## TASK INSTRUCTIONS:
Output exactly the span of lines beginning with the one that holds "J5 pin 3: GND -> W20" and ending with the last line of the data below.
### RECORDS FOR THE TASK ###
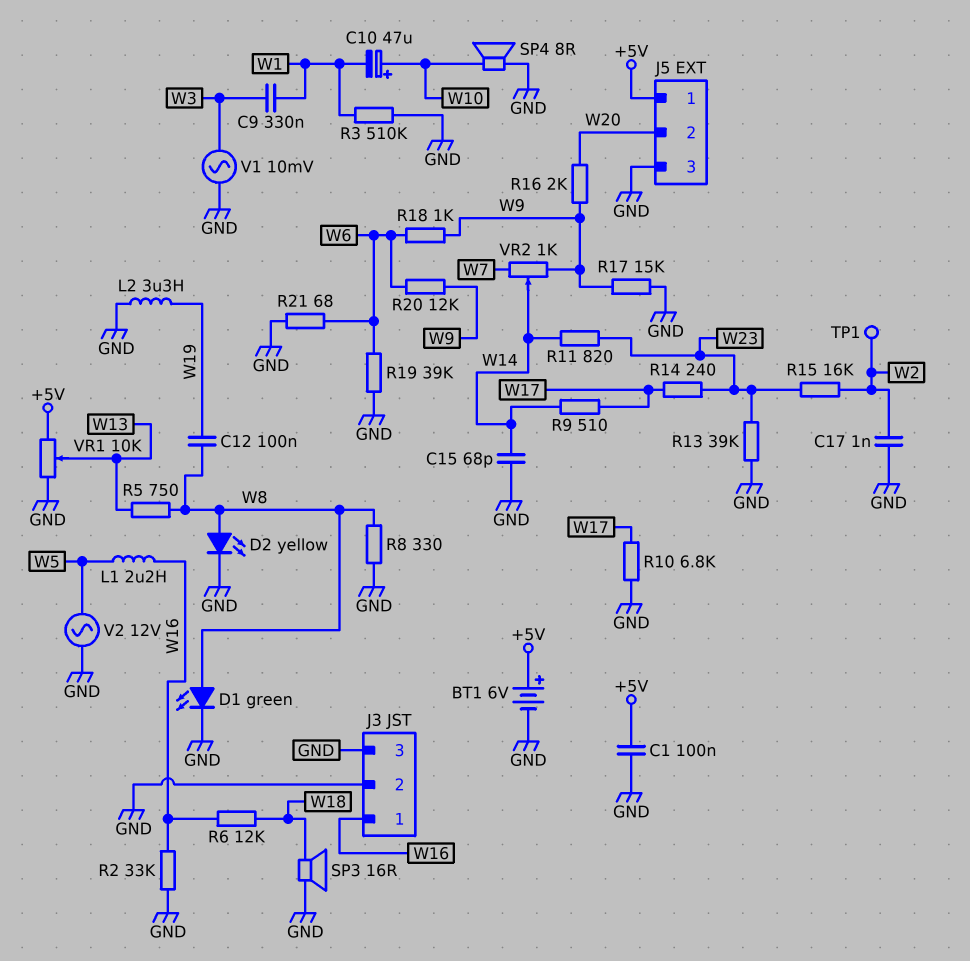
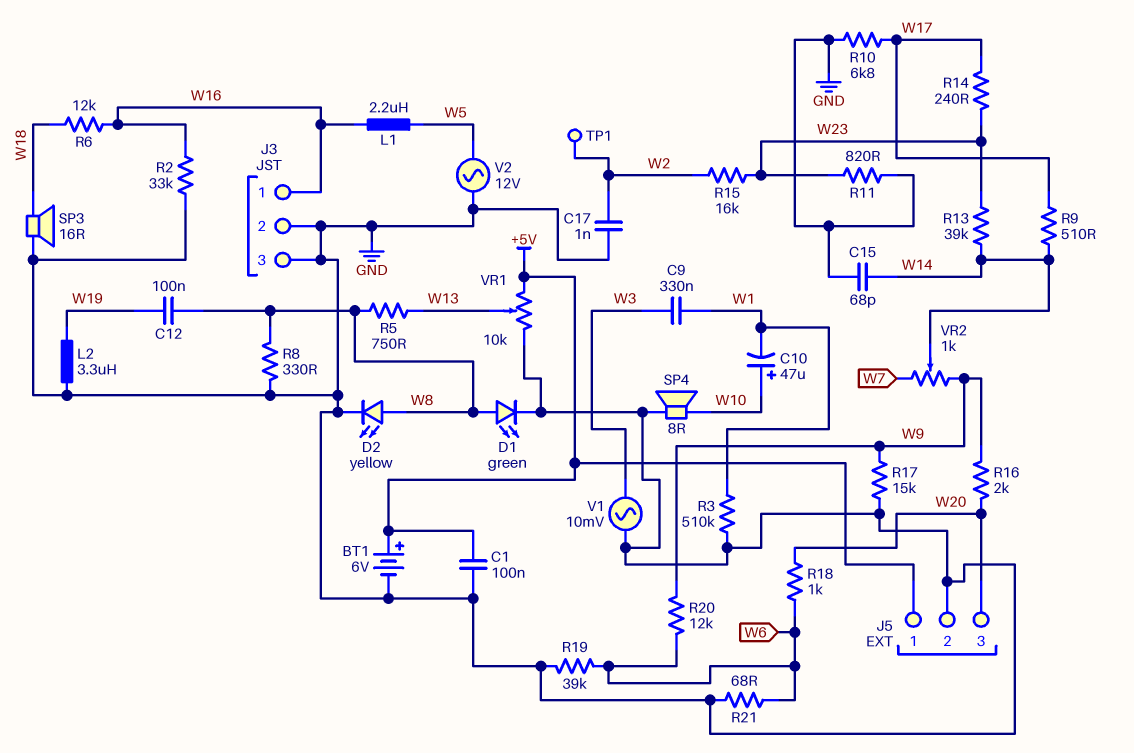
J5 pin 2: W20 -> GND
J5 pin 3: GND -> W20
R11: 820 (W14, W23) -> 820 (GND, W23)
R13: 39k (GND, W23) -> 39k (W14, W23)
R18: 1k (W6, W9) -> 1k (W6, W20)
###
## RESULT:
J5 pin 3: GND -> W20
R11: 820 (W14, W23) -> 820 (GND, W23)
R13: 39k (GND, W23) -> 39k (W14, W23)
R18: 1k (W6, W9) -> 1k (W6, W20)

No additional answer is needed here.